__EXERCISE DETAILS__. Please copy the data word for word from the line with "gray hexagon: rotated 8" up to and including the line with "purple star: moved 2 px right". Leave the pictures out of your answer.

Data items:
___

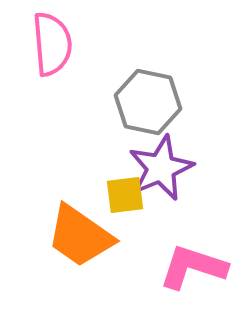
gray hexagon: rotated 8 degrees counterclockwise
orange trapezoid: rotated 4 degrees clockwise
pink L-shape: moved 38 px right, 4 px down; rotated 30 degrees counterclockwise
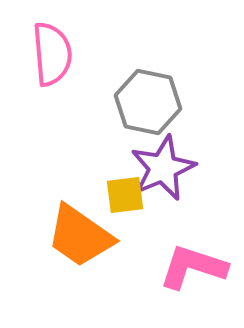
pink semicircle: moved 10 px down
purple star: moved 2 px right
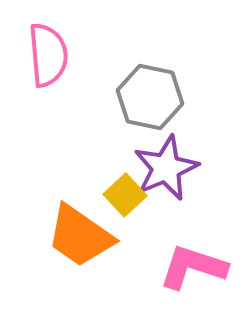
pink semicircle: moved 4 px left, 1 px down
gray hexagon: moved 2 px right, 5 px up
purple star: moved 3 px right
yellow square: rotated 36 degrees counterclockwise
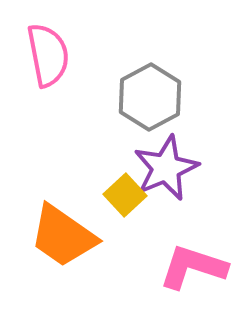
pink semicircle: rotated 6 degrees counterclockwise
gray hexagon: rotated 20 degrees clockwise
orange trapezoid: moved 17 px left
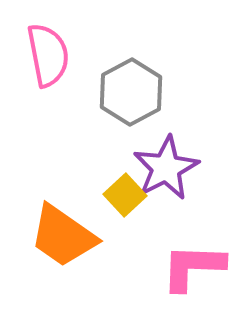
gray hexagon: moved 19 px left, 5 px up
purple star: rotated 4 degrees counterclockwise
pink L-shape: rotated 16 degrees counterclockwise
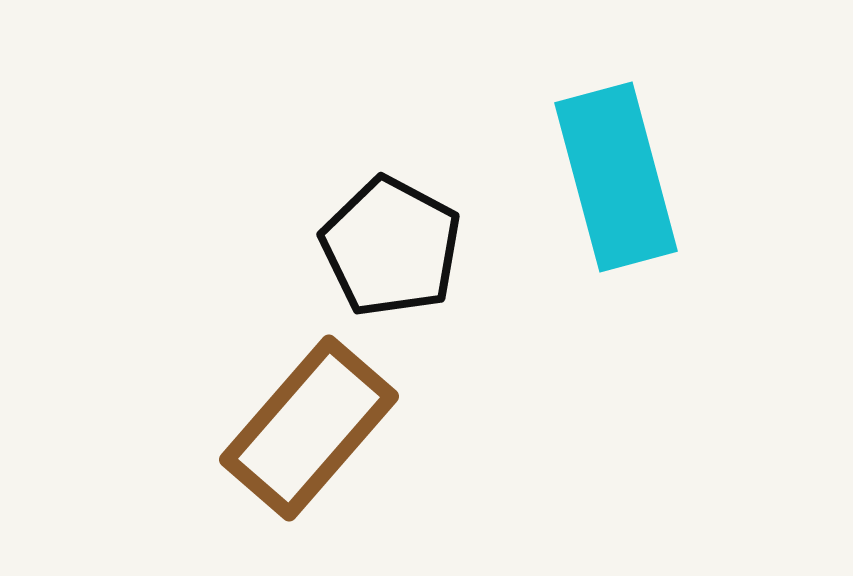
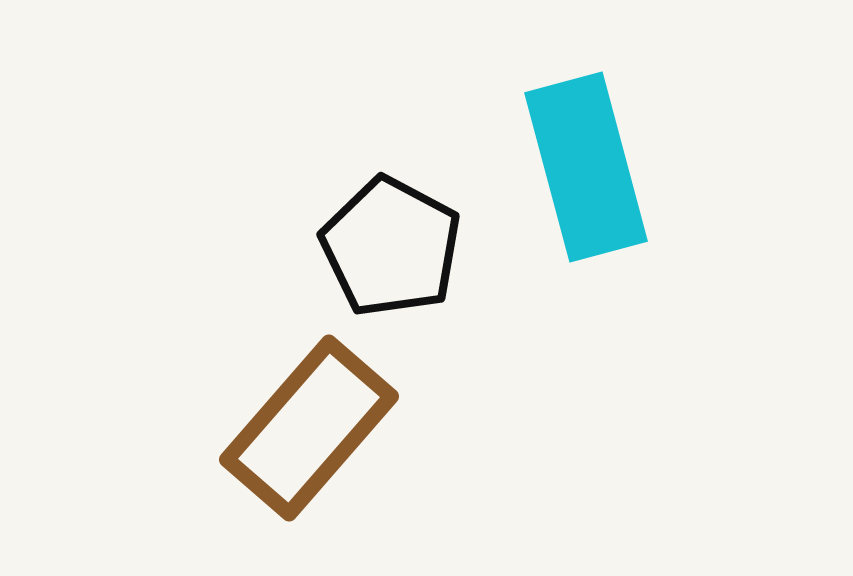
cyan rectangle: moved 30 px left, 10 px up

___

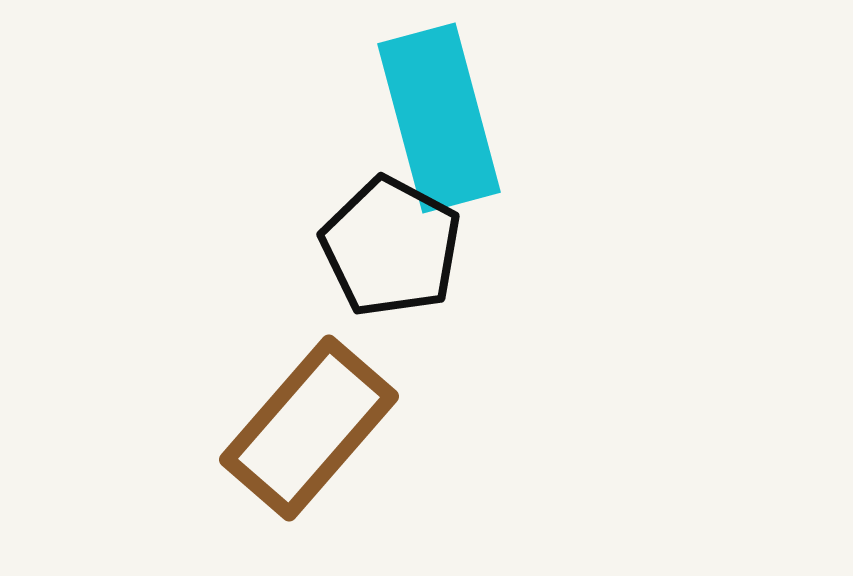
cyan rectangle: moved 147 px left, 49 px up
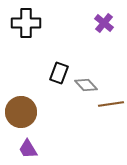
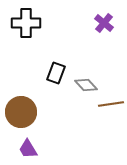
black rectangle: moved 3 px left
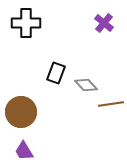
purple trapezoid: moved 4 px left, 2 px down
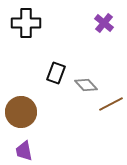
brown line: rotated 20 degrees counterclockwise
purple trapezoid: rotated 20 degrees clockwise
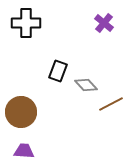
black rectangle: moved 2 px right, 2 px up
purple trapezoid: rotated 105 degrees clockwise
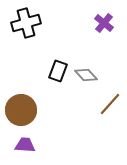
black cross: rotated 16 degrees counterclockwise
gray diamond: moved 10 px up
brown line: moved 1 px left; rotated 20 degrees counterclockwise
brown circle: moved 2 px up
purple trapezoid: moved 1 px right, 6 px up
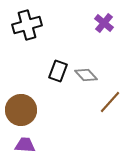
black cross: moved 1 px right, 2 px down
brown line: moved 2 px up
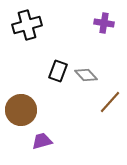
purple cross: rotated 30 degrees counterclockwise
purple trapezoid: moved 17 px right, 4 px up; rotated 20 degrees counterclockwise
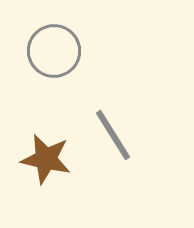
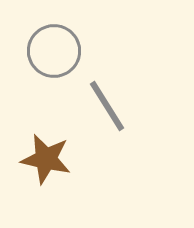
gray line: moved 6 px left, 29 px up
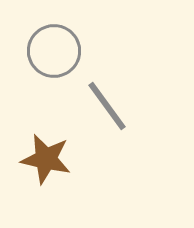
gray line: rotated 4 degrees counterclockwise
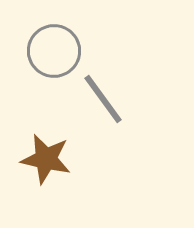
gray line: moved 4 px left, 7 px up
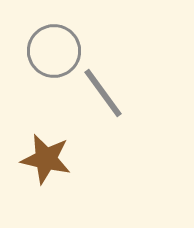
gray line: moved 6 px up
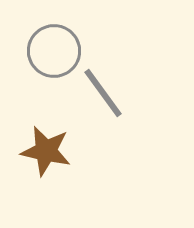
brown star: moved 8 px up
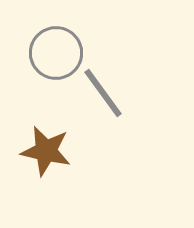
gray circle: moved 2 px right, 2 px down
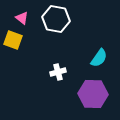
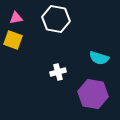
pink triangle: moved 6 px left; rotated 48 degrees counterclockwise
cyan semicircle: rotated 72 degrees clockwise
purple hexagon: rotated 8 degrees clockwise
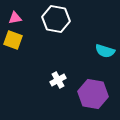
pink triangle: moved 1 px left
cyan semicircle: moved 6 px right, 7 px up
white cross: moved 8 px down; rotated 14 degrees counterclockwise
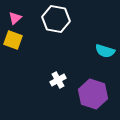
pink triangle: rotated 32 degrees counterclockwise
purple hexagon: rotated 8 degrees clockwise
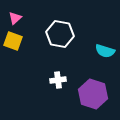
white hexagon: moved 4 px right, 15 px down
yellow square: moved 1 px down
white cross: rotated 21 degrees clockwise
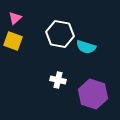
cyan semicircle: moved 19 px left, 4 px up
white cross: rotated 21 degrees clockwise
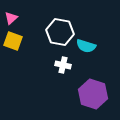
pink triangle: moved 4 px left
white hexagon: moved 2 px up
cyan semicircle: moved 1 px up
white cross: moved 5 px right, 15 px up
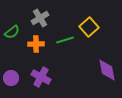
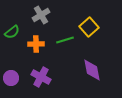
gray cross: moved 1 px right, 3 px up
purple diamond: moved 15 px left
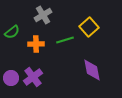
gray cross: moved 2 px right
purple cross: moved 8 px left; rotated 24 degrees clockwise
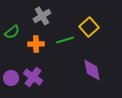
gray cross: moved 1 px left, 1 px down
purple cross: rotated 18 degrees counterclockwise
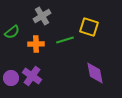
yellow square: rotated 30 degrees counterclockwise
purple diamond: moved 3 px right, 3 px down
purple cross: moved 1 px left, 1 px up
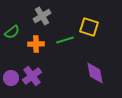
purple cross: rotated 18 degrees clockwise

___

__FULL RESPONSE__.
gray hexagon: rotated 8 degrees counterclockwise
orange trapezoid: rotated 4 degrees clockwise
pink L-shape: moved 38 px right, 4 px down; rotated 30 degrees counterclockwise
pink semicircle: moved 10 px down
purple star: moved 2 px right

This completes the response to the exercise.